■ **Task data**
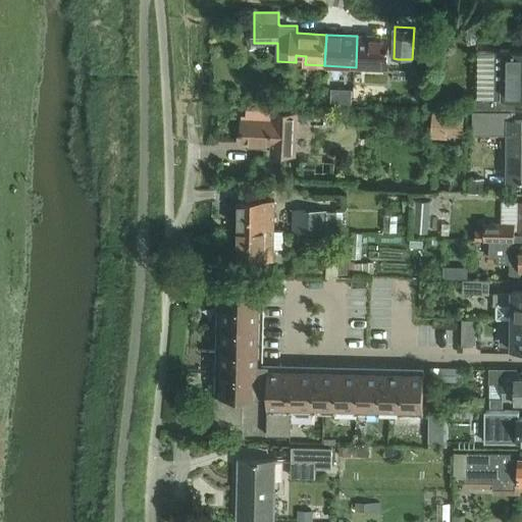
[(357,36),(356,67),(386,68),(388,38),(357,36)]
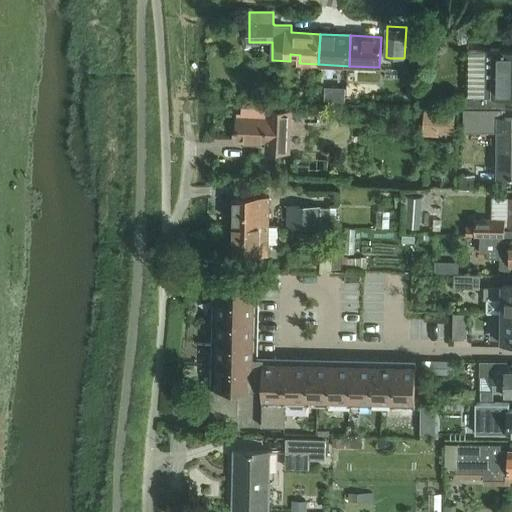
[(511,50),(469,50),(468,94),(467,94),(467,108),(503,108),(504,108),(505,97),(511,97),(511,50)]
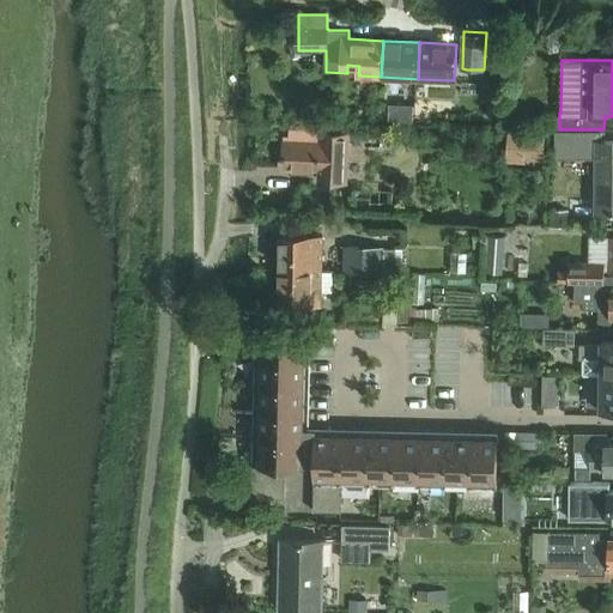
[(414,122),(414,104),(390,103),(389,122),(414,122)]
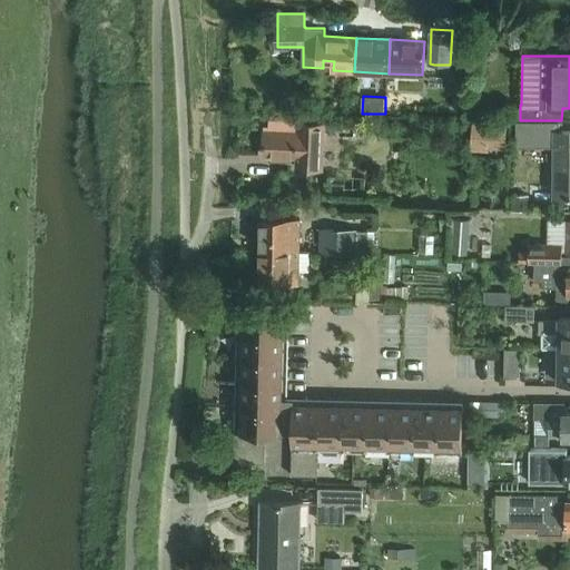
[(325,121),(271,119),(271,127),(266,127),(264,155),(298,157),(298,166),(323,167),(325,121)]
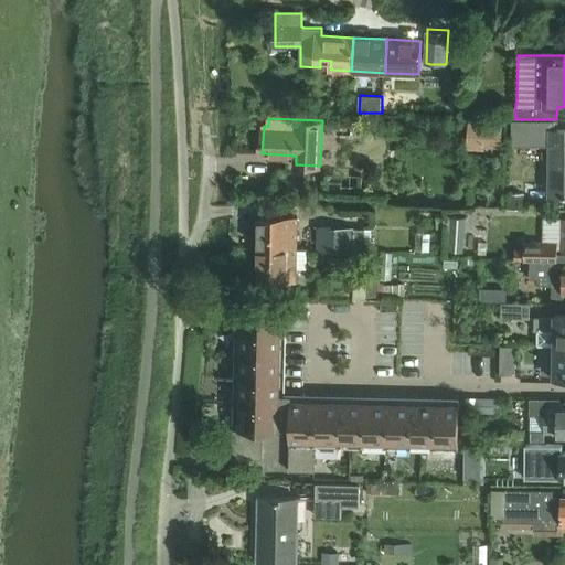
[(564,129),(555,129),(555,119),(515,119),(513,119),(512,144),(550,144),(548,196),(564,195),(564,129)]
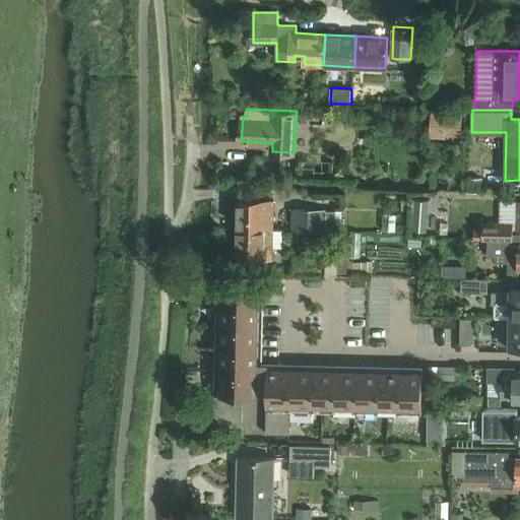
[(433,111),(431,136),(447,137),(447,133),(462,134),(464,113),(433,111)]
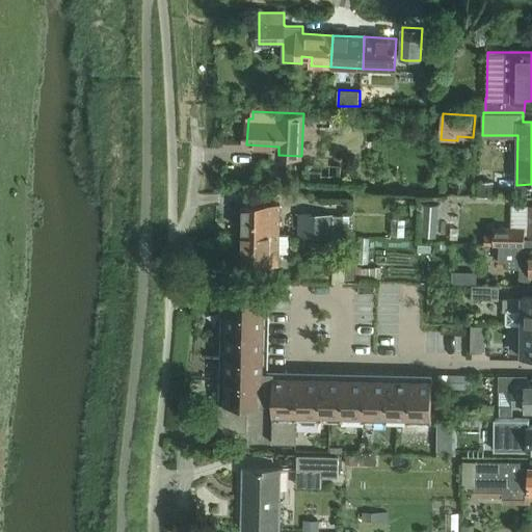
[(478,197),(496,197),(495,183),(477,183),(478,197)]
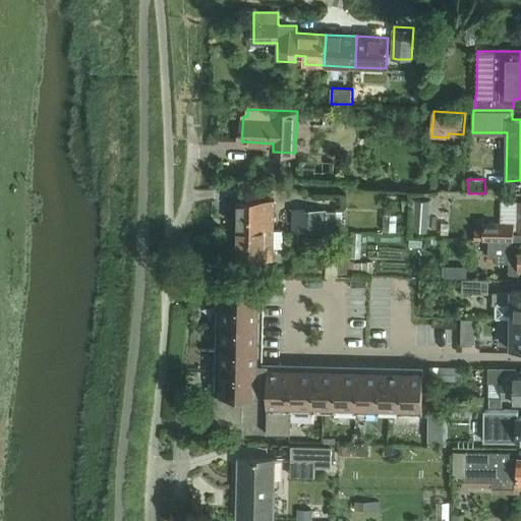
[(275,232),(275,230),(276,200),(239,199),(238,231),(275,232)]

■ **Work required**
Give back the material above word for word; no picture belongs in it.

■ **Solution for this exercise**
[(357,36),(356,67),(386,68),(388,38),(357,36)]
[(511,50),(469,50),(468,94),(467,94),(467,108),(503,108),(504,108),(505,97),(511,97),(511,50)]
[(414,122),(414,104),(390,103),(389,122),(414,122)]
[(325,121),(271,119),(271,127),(266,127),(264,155),(298,157),(298,166),(323,167),(325,121)]
[(564,129),(555,129),(555,119),(515,119),(513,119),(512,144),(550,144),(548,196),(564,195),(564,129)]
[(433,111),(431,136),(447,137),(447,133),(462,134),(464,113),(433,111)]
[(478,197),(496,197),(495,183),(477,183),(478,197)]
[(275,232),(275,230),(276,200),(239,199),(238,231),(275,232)]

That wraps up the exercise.